Stored records:
------------------------------------------------------------

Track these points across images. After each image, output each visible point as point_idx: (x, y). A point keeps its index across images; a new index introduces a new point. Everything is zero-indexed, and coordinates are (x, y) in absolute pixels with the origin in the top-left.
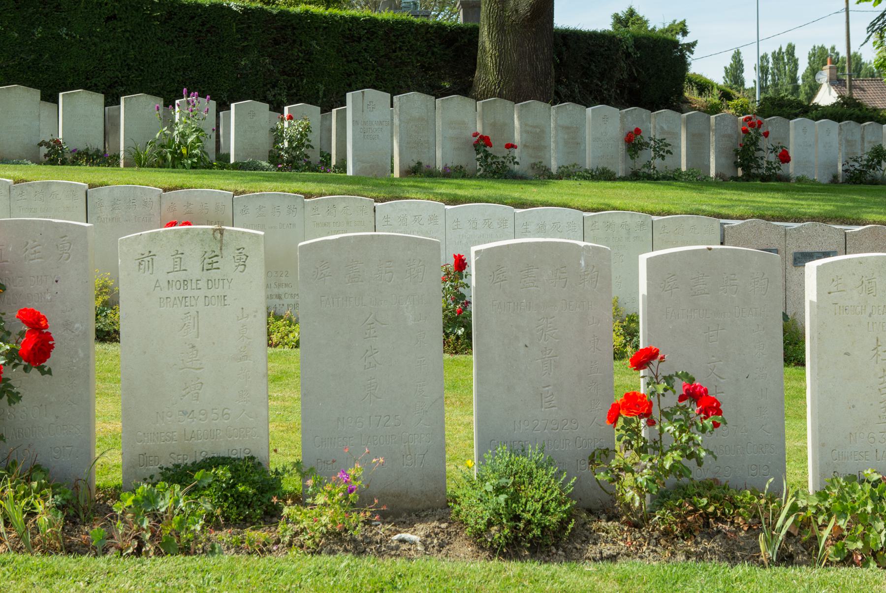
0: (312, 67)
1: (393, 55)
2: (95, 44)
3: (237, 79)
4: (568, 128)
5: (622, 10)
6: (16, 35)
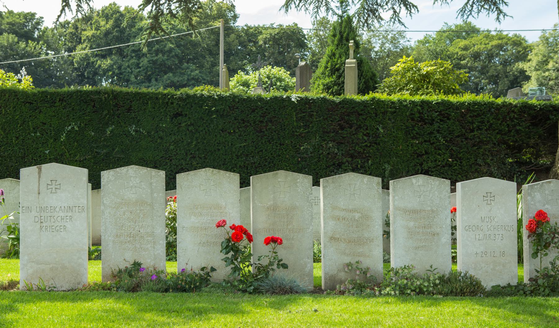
0: (378, 149)
1: (470, 135)
2: (161, 138)
3: (299, 162)
4: (415, 212)
5: (112, 2)
6: (93, 134)
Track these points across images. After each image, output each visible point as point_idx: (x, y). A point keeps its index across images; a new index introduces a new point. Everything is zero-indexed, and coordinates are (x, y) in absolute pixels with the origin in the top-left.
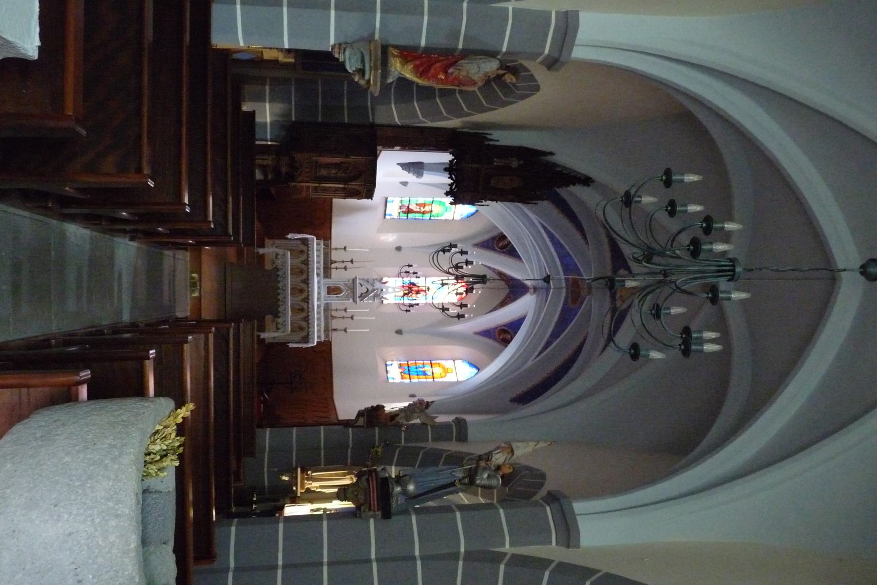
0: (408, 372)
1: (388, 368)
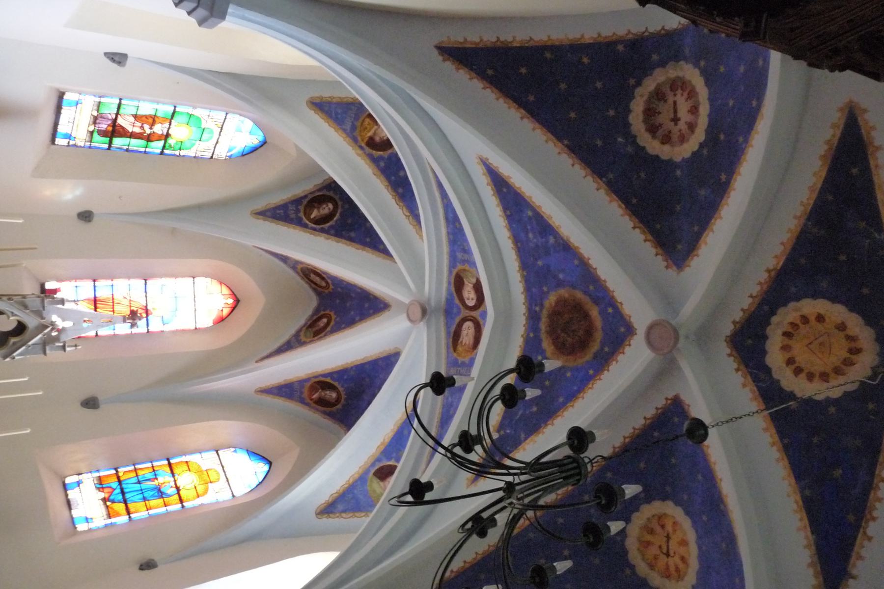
0: (120, 497)
1: (71, 494)
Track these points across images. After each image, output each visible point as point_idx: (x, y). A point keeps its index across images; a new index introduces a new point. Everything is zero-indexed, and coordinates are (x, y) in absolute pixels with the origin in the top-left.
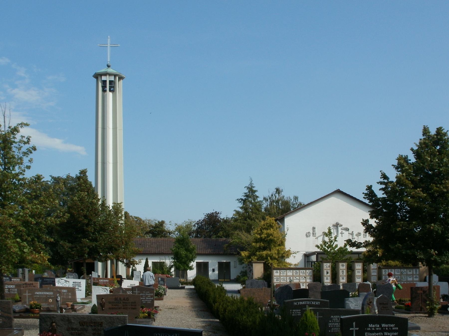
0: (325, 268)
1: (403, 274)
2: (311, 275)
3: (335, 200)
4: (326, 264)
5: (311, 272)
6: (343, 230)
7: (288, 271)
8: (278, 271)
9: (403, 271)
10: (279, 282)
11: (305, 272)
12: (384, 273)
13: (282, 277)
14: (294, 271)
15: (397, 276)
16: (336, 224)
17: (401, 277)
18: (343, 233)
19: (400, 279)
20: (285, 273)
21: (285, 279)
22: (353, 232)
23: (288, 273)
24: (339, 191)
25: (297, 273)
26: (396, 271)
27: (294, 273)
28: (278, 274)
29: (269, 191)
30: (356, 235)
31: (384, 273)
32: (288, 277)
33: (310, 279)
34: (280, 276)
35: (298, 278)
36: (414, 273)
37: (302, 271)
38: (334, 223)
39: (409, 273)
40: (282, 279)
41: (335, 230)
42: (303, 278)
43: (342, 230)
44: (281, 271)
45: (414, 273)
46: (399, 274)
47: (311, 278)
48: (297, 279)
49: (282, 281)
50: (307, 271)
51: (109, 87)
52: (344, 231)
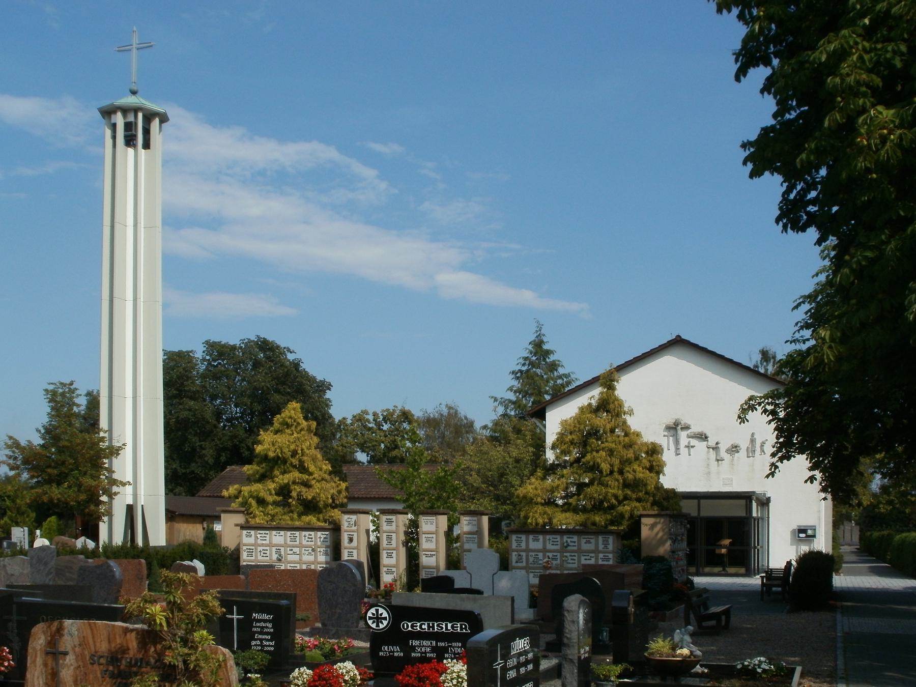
0: (346, 528)
1: (569, 548)
2: (328, 544)
3: (669, 363)
4: (348, 516)
5: (328, 536)
6: (692, 437)
7: (274, 532)
8: (253, 532)
9: (569, 540)
10: (253, 558)
11: (313, 536)
12: (603, 546)
13: (260, 548)
14: (289, 533)
15: (550, 555)
16: (674, 424)
17: (562, 556)
18: (693, 447)
19: (559, 562)
20: (267, 538)
21: (268, 552)
22: (717, 443)
23: (274, 537)
24: (679, 339)
25: (294, 539)
26: (548, 541)
27: (289, 539)
28: (251, 540)
29: (750, 358)
30: (727, 451)
31: (603, 546)
32: (274, 549)
33: (326, 554)
34: (256, 545)
35: (296, 550)
36: (601, 547)
37: (307, 533)
38: (670, 422)
39: (585, 547)
40: (260, 552)
41: (671, 438)
42: (310, 551)
43: (690, 439)
44: (258, 532)
45: (601, 547)
46: (558, 547)
47: (329, 552)
48: (295, 553)
49: (260, 558)
50: (319, 534)
51: (126, 137)
52: (694, 442)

------------------------------------------------------------

Instruction: Please write out every line of the entries above verbatim, leaving the pictures out.

The output:
Track these points across images. After each image, output each visible point as point_idx: (x, y). A point keeps its index across images; a new index introduces a new point. Everything is zero-indexed, and coordinates are (x, y) in absolute pixels with the origin in the top-left.
0: (312, 67)
1: (393, 55)
2: (95, 44)
3: (237, 79)
4: (568, 128)
5: (622, 10)
6: (16, 35)
0: (378, 149)
1: (470, 135)
2: (161, 138)
3: (299, 162)
4: (415, 212)
5: (112, 2)
6: (93, 134)
Track these points across images. After each image, output each visible point as point_idx: (x, y). A point keeps its index across images; a new index introduces a new point. Everything is zero-indexed, and coordinates are (x, y) in absolute pixels with the origin in the top-left.
0: (408, 372)
1: (388, 368)
0: (120, 497)
1: (71, 494)
Track these points across images. After each image, output each visible point as point_idx: (x, y). A point keeps its index across images; a new index introduces a new point. Everything is zero-indexed, and coordinates are (x, y) in absolute pixels with the origin in the top-left.
0: (325, 268)
1: (403, 274)
2: (311, 275)
3: (335, 200)
4: (326, 264)
5: (311, 272)
6: (343, 230)
7: (288, 271)
8: (278, 271)
9: (403, 271)
10: (279, 282)
11: (305, 272)
12: (384, 273)
13: (282, 277)
14: (294, 271)
15: (397, 276)
16: (336, 224)
17: (401, 277)
18: (343, 233)
19: (400, 279)
20: (285, 273)
21: (285, 279)
22: (353, 232)
23: (288, 273)
24: (339, 191)
25: (297, 273)
26: (396, 271)
27: (294, 273)
28: (278, 274)
29: (269, 191)
30: (356, 235)
31: (384, 273)
32: (288, 277)
33: (310, 279)
34: (280, 276)
35: (298, 278)
36: (414, 273)
37: (302, 271)
38: (334, 223)
39: (409, 273)
40: (282, 279)
41: (335, 230)
42: (303, 278)
43: (342, 230)
44: (281, 271)
45: (414, 273)
46: (399, 274)
47: (311, 278)
48: (297, 279)
49: (282, 281)
50: (307, 271)
51: (109, 87)
52: (344, 231)
0: (346, 528)
1: (569, 548)
2: (328, 544)
3: (669, 363)
4: (348, 516)
5: (328, 536)
6: (692, 437)
7: (274, 532)
8: (253, 532)
9: (569, 540)
10: (253, 558)
11: (313, 536)
12: (603, 546)
13: (260, 548)
14: (289, 533)
15: (550, 555)
16: (674, 424)
17: (562, 556)
18: (693, 447)
19: (559, 562)
20: (267, 538)
21: (268, 552)
22: (717, 443)
23: (274, 537)
24: (679, 339)
25: (294, 539)
26: (548, 541)
27: (289, 539)
28: (251, 540)
29: (750, 358)
30: (727, 451)
31: (603, 546)
32: (274, 549)
33: (326, 554)
34: (256, 545)
35: (296, 550)
36: (601, 547)
37: (307, 533)
38: (670, 422)
39: (585, 547)
40: (260, 552)
41: (671, 438)
42: (310, 551)
43: (690, 439)
44: (258, 532)
45: (601, 547)
46: (558, 547)
47: (329, 552)
48: (295, 553)
49: (260, 558)
50: (319, 534)
51: (126, 137)
52: (694, 442)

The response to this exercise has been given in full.